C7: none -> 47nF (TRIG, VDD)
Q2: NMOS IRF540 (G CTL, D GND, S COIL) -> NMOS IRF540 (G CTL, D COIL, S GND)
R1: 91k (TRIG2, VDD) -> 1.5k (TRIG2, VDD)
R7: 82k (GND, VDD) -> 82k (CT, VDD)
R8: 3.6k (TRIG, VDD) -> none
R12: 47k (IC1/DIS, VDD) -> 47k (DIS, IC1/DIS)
...
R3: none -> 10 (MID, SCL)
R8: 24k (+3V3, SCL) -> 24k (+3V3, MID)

- [What you should do] Above are the lines; repeat exactly the ones from the line containing "C7: none -> 47nF (TRIG, VDD)" down to the line containing "R12: 47k (IC1/DIS, VDD) -> 47k (DIS, IC1/DIS)", both inclusive.

- [Task output]
C7: none -> 47nF (TRIG, VDD)
Q2: NMOS IRF540 (G CTL, D GND, S COIL) -> NMOS IRF540 (G CTL, D COIL, S GND)
R1: 91k (TRIG2, VDD) -> 1.5k (TRIG2, VDD)
R7: 82k (GND, VDD) -> 82k (CT, VDD)
R8: 3.6k (TRIG, VDD) -> none
R12: 47k (IC1/DIS, VDD) -> 47k (DIS, IC1/DIS)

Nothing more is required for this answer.